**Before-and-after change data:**
▼

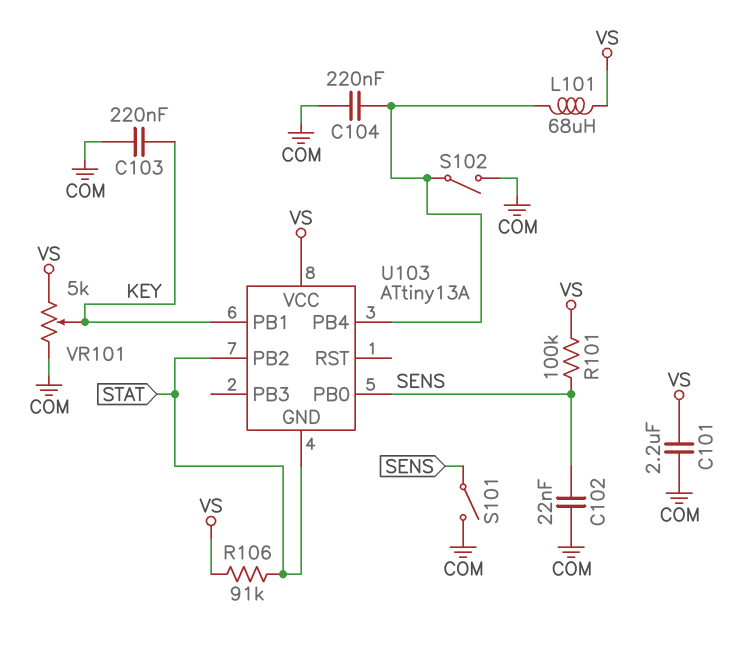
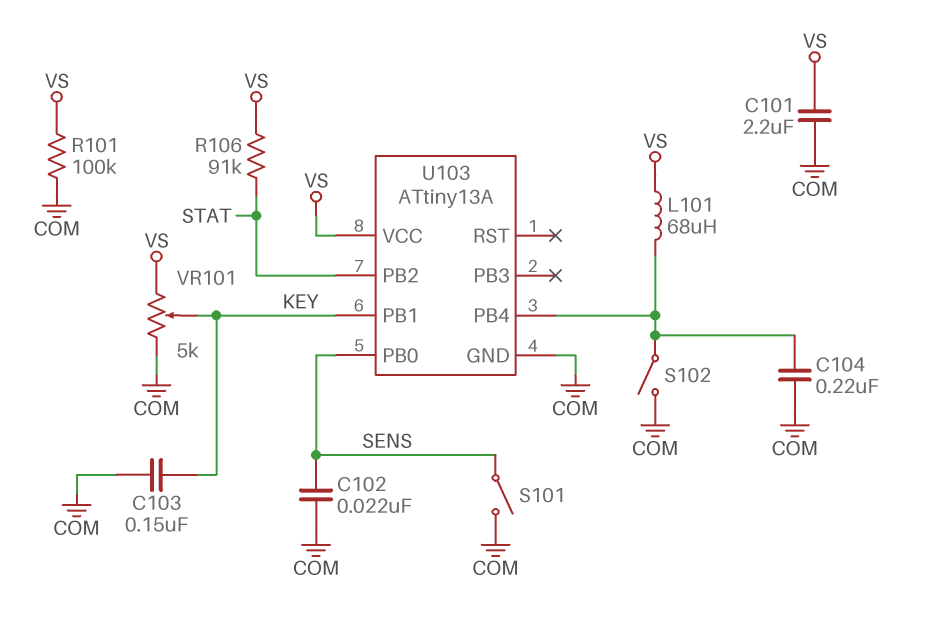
C103: 220nF (COM, KEY) -> 150nF (COM, KEY)
R101: 100k (SENS, VS) -> 100k (COM, VS)
U103 pin GND: STAT -> COM

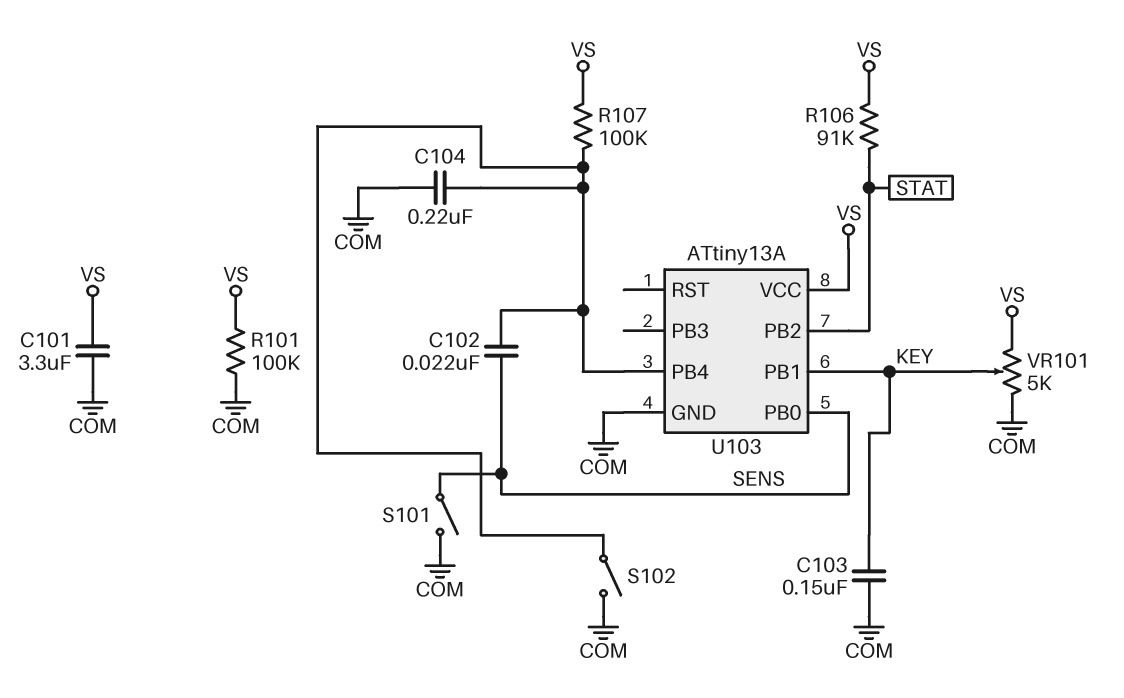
C101: 2.2uF (COM, VS) -> 3.3uF (COM, VS)
C102: 22nF (COM, SENS) -> 22nF (SENS, U103/PB4)
L101: 68uH (U103/PB4, VS) -> none
R107: none -> 100k (U103/PB4, VS)

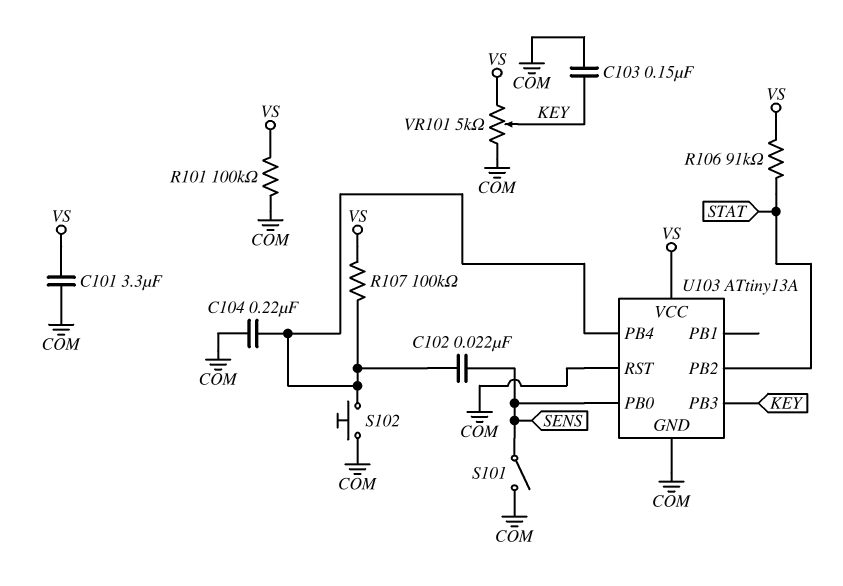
S102: switch (COM, U103/PB4) -> button (COM, U103/PB4)
U103 pin PB1: KEY -> none
U103 pin PB3: none -> KEY
U103 pin RST: none -> COM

▲

**Instructions for the task:**
What is needed is every line from the data above that includes the string "none", copied out.

**Solution to this exercise:**
L101: 68uH (U103/PB4, VS) -> none
R107: none -> 100k (U103/PB4, VS)
U103 pin PB1: KEY -> none
U103 pin PB3: none -> KEY
U103 pin RST: none -> COM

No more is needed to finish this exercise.